**GIVEN EXERCISE**
From the items below, copy each line that contains the string "Trompete", treating uppercase and lowercase as different.

Some records
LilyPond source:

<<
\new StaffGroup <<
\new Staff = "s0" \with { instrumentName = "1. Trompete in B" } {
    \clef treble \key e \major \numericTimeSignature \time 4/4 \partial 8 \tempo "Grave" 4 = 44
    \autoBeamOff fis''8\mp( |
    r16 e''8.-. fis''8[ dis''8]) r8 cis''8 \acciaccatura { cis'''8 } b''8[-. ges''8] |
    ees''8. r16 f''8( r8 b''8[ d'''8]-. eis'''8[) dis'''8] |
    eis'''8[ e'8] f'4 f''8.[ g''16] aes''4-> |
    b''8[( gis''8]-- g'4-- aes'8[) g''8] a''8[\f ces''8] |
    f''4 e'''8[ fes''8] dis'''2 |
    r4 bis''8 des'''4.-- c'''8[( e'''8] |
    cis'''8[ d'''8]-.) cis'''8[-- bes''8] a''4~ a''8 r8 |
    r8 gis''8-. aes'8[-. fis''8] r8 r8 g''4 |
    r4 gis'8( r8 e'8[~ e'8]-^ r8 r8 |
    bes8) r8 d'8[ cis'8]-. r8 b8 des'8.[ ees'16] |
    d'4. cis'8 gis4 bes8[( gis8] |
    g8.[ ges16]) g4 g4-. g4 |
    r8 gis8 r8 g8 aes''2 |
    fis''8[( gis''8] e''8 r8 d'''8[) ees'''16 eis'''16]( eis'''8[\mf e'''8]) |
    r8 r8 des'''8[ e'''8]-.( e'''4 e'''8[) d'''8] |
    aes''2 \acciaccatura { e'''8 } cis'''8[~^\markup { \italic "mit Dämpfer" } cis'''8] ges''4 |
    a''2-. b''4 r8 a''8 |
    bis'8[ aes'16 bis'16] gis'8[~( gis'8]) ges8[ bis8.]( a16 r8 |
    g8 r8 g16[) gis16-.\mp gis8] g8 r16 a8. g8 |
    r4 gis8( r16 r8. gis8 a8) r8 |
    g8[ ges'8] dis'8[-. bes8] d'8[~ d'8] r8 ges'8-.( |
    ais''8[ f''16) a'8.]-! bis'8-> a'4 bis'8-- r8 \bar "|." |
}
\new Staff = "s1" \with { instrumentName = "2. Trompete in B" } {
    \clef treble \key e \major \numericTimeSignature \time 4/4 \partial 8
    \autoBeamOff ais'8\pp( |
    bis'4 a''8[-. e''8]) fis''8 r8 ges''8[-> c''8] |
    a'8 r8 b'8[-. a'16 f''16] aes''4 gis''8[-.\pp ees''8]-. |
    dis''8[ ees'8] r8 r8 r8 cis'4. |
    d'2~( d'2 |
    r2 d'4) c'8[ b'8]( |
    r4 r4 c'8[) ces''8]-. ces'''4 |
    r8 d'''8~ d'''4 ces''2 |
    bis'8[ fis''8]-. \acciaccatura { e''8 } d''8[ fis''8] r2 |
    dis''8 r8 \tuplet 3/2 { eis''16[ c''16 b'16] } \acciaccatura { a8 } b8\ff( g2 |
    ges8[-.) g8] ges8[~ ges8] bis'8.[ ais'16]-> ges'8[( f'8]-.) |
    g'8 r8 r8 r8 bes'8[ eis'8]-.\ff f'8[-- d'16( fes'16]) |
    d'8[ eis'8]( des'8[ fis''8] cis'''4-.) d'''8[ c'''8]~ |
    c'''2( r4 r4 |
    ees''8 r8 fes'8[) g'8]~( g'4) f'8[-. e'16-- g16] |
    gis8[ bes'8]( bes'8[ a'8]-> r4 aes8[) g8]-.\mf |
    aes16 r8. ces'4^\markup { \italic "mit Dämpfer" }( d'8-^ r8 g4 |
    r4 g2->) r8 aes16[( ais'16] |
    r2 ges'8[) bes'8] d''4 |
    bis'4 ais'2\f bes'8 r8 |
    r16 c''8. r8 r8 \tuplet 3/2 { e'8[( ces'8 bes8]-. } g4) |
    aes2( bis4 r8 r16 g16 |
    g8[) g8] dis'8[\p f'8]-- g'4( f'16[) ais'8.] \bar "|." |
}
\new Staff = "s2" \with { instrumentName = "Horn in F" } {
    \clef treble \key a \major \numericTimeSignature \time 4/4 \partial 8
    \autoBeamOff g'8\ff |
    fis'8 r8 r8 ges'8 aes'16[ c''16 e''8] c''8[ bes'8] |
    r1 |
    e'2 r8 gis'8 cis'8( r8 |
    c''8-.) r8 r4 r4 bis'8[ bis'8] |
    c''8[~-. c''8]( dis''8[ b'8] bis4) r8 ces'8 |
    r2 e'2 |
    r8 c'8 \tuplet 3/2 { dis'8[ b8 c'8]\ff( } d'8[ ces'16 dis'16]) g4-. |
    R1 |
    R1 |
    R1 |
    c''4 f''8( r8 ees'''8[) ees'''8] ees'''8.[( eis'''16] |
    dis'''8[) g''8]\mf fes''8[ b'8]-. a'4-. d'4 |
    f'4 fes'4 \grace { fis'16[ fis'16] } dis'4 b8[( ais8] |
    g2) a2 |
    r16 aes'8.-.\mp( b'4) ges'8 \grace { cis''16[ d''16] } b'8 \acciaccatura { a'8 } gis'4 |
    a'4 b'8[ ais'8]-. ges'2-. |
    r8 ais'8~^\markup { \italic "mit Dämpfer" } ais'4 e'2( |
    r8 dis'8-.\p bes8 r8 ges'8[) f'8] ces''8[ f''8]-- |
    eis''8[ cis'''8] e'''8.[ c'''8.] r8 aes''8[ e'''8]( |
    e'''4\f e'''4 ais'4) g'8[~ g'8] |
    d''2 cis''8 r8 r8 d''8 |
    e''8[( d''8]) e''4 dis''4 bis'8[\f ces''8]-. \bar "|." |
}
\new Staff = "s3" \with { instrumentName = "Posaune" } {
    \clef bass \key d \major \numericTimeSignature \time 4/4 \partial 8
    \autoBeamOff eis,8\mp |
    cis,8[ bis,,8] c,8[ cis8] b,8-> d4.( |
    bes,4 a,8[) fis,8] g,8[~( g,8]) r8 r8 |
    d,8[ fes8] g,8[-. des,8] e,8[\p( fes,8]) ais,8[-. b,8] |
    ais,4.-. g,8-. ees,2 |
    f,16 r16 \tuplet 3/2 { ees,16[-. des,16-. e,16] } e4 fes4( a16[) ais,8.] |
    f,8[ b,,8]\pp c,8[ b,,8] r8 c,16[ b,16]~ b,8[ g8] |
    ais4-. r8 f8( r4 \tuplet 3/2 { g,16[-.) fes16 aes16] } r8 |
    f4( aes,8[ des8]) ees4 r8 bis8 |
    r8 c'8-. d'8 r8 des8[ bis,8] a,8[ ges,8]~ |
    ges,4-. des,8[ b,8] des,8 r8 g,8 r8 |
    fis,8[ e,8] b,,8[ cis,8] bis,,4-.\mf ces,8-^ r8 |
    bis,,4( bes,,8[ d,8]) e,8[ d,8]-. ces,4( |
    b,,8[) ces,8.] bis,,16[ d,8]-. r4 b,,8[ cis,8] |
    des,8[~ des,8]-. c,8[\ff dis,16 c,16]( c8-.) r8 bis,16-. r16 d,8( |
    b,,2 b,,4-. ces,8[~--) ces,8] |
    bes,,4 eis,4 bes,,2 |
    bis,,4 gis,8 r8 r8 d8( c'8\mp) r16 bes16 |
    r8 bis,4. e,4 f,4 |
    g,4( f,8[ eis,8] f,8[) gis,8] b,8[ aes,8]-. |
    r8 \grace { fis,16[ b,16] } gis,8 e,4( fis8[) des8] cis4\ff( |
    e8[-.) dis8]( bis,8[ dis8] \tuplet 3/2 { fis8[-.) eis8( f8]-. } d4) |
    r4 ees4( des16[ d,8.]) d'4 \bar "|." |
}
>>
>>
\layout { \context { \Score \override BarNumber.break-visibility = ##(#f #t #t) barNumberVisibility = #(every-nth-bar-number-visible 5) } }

**RESPONSE TO THE TASK**
\new Staff = "s0" \with { instrumentName = "1. Trompete in B" } {
\new Staff = "s1" \with { instrumentName = "2. Trompete in B" } {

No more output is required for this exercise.